Only a number is wanted: how many lines in the listing contain the word "green"?

Data shown:
○ ○ ○ ○ ○ ○ ○
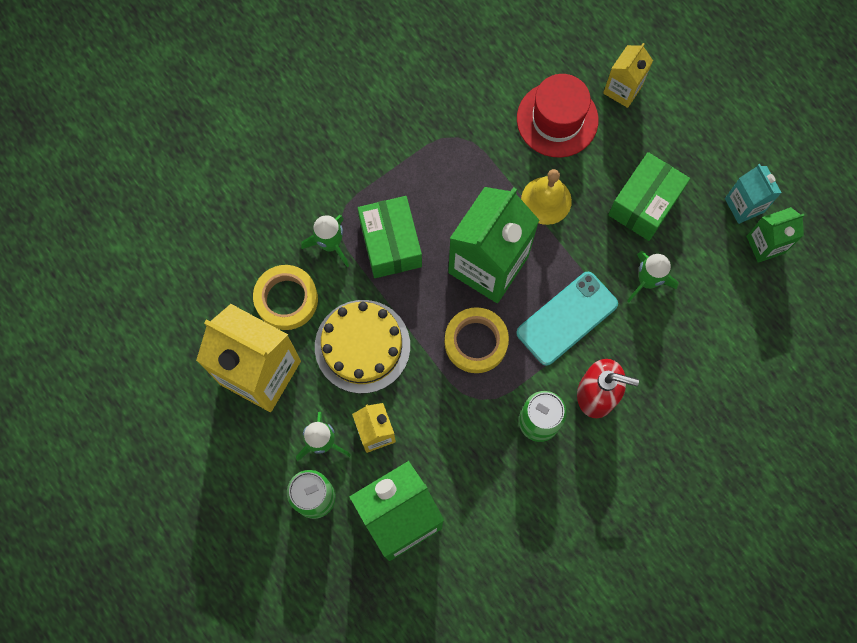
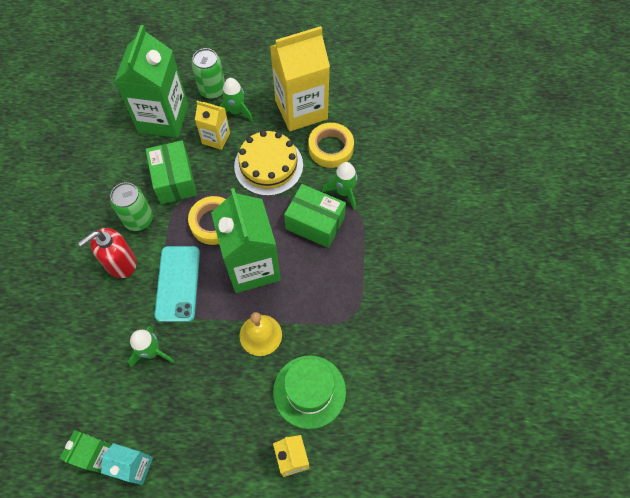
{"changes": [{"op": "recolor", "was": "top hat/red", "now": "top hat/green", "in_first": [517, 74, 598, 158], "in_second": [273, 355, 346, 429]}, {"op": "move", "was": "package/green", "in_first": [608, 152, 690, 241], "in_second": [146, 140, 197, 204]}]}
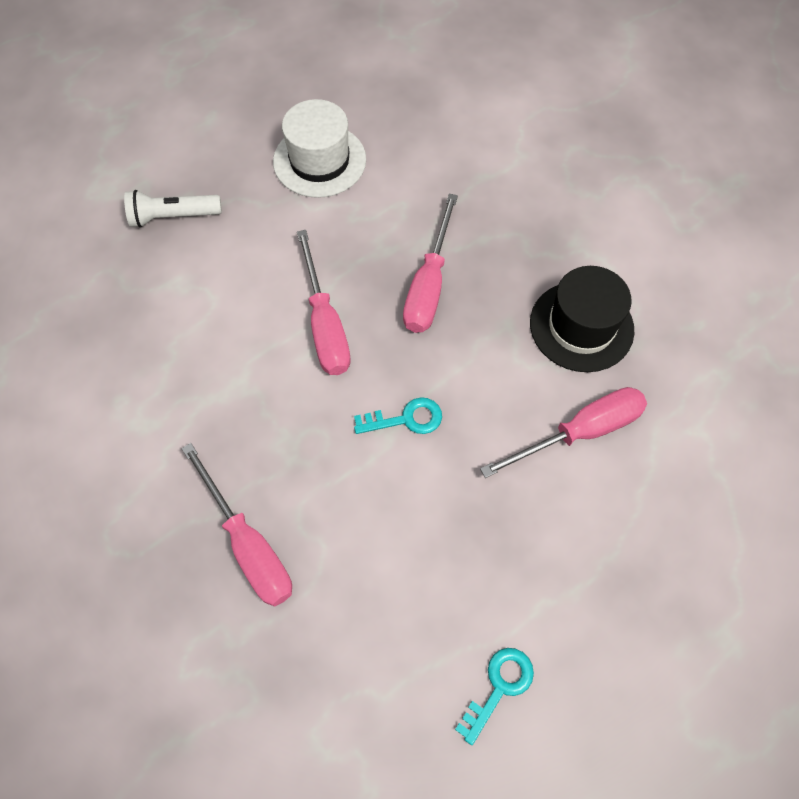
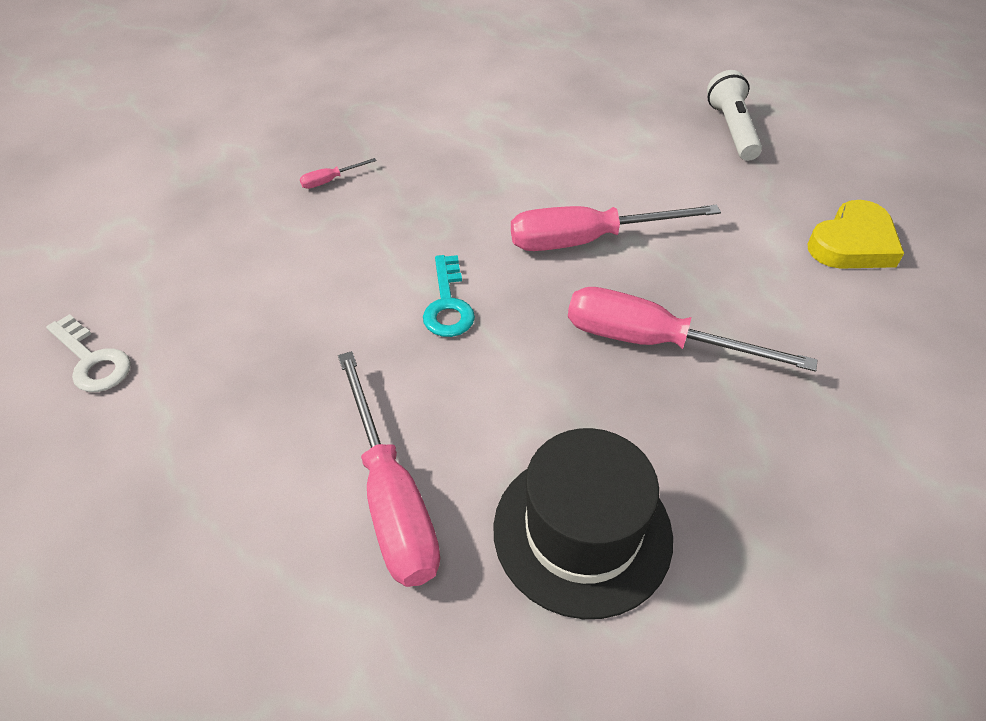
{"changes": [{"op": "resize", "was": "hand screwdriver/rose-pink", "in_first": [181, 443, 292, 607], "in_second": [300, 158, 377, 189], "ratio": 0.41}, {"op": "replace", "was": "top hat/snow-white", "now": "heart/golden", "in_first": [273, 99, 366, 198], "in_second": [808, 200, 904, 269]}, {"op": "recolor", "was": "door key/turquoise", "now": "door key/snow-white", "in_first": [455, 648, 534, 745], "in_second": [46, 314, 131, 392]}]}
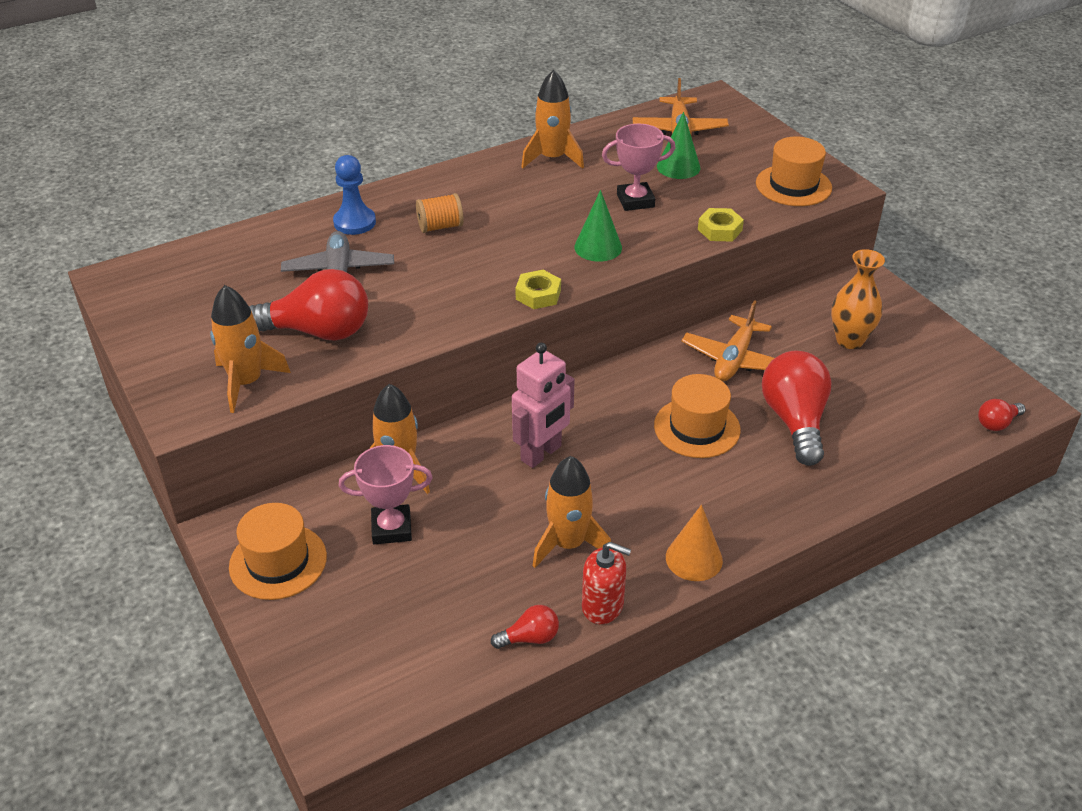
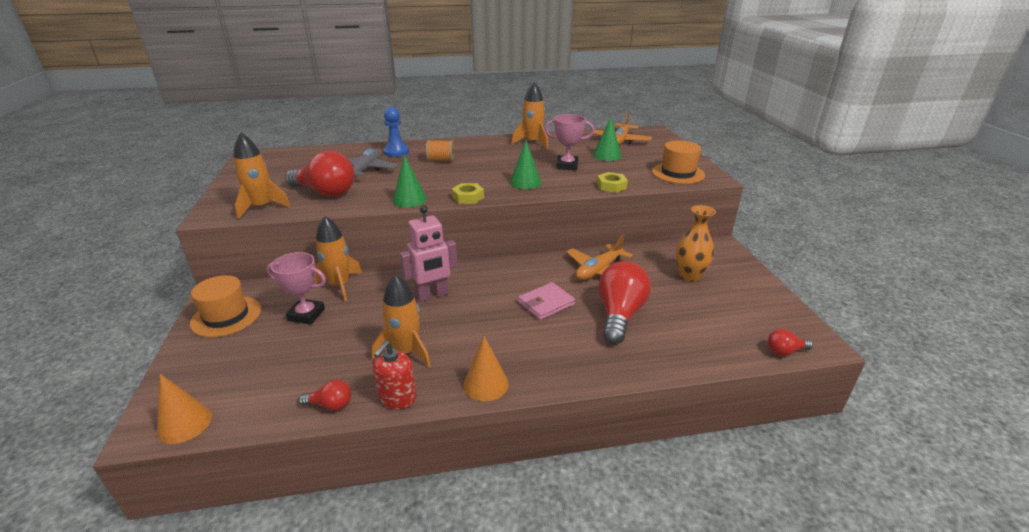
{"changes": [{"op": "rotate", "was": "soap pump/red", "in_first": [582, 542, 631, 624], "in_second": [372, 341, 417, 409], "clockwise": 75}, {"op": "replace", "was": "top hat/orange", "now": "billfold/rose-pink", "in_first": [654, 374, 741, 458], "in_second": [518, 282, 575, 320]}, {"op": "insert", "now": "cone shape/orange", "in_second": [157, 374, 212, 444]}, {"op": "insert", "now": "cone shape/green", "in_second": [392, 155, 427, 207]}]}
○ ○ ○ ○ ○ ○ ○
Expected answer: 2